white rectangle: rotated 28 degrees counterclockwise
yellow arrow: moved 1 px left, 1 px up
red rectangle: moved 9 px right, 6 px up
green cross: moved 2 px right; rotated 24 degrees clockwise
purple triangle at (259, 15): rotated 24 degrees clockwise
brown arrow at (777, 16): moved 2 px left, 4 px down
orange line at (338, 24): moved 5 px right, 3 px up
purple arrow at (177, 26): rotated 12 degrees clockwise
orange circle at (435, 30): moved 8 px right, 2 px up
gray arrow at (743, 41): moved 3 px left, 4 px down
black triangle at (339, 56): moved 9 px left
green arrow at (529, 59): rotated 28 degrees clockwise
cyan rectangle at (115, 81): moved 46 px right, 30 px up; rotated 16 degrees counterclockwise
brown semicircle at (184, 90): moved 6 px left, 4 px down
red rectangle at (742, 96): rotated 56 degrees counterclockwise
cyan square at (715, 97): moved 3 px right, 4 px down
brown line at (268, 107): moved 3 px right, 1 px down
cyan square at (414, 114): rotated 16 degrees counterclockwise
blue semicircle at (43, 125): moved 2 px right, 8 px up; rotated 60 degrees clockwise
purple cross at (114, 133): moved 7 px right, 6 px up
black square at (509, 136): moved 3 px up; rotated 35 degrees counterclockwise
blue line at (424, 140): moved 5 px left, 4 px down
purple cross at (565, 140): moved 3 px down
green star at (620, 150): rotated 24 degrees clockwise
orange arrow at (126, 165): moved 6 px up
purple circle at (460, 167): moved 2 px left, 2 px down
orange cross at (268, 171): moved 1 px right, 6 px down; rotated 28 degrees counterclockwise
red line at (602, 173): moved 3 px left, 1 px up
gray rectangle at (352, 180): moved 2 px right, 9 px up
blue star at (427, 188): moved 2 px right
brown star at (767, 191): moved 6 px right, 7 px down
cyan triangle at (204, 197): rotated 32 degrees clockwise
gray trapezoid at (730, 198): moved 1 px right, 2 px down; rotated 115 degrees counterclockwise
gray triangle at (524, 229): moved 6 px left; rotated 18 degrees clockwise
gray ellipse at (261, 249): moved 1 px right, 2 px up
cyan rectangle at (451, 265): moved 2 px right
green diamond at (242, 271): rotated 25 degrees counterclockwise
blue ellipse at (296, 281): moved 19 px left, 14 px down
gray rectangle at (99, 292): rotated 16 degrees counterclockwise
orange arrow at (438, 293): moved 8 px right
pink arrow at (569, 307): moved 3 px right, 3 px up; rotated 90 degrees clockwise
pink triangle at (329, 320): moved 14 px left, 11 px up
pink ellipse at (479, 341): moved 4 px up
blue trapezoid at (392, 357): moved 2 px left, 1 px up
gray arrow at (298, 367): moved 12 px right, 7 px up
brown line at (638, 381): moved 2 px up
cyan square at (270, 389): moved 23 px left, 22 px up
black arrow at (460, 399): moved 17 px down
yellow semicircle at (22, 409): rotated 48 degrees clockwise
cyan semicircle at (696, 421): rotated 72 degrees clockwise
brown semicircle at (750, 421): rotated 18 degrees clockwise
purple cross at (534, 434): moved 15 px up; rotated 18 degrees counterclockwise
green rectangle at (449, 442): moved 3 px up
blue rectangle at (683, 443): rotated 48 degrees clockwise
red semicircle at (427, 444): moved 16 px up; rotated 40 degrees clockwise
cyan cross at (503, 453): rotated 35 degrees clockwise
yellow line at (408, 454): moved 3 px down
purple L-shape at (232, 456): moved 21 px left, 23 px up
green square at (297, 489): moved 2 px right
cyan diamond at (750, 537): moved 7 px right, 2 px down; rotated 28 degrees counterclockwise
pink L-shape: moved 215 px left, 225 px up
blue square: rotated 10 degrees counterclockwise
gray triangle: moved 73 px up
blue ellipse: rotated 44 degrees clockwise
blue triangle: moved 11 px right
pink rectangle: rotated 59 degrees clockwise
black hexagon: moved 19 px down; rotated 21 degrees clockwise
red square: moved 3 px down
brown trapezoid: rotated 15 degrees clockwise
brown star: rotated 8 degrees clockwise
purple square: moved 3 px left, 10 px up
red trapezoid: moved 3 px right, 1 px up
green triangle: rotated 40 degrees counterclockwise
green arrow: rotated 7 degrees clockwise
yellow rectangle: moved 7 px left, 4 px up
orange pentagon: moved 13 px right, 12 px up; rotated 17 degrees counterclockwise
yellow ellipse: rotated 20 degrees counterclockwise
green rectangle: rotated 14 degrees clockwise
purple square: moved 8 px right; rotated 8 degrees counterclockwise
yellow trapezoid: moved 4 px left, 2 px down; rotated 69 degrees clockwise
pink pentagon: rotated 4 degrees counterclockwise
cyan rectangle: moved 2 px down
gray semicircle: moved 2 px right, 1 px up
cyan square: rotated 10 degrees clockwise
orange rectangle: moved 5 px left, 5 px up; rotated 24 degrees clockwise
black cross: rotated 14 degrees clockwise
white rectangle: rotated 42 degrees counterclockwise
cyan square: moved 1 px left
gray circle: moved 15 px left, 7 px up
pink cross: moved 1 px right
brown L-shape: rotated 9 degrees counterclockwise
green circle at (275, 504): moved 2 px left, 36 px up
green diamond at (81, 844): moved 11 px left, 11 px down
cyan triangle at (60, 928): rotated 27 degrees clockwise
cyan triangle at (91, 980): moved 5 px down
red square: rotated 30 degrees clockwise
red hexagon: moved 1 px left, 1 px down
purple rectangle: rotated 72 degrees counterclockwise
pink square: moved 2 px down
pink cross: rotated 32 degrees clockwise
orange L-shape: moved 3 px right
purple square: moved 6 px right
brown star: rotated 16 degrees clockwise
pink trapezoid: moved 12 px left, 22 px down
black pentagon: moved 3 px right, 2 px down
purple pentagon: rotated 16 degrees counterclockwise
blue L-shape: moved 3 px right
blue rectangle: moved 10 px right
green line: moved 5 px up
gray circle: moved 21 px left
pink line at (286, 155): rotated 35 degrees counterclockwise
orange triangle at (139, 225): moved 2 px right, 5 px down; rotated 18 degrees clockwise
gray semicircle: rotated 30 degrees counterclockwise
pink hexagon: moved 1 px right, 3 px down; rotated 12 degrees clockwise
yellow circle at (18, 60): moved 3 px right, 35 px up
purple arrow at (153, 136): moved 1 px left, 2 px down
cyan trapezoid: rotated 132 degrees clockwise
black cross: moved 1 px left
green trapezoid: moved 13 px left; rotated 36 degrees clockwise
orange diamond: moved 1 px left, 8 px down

What the task asks –
Copy the lines above that hold the word "white".

Result of this exercise –
white rectangle: rotated 28 degrees counterclockwise
white rectangle: rotated 42 degrees counterclockwise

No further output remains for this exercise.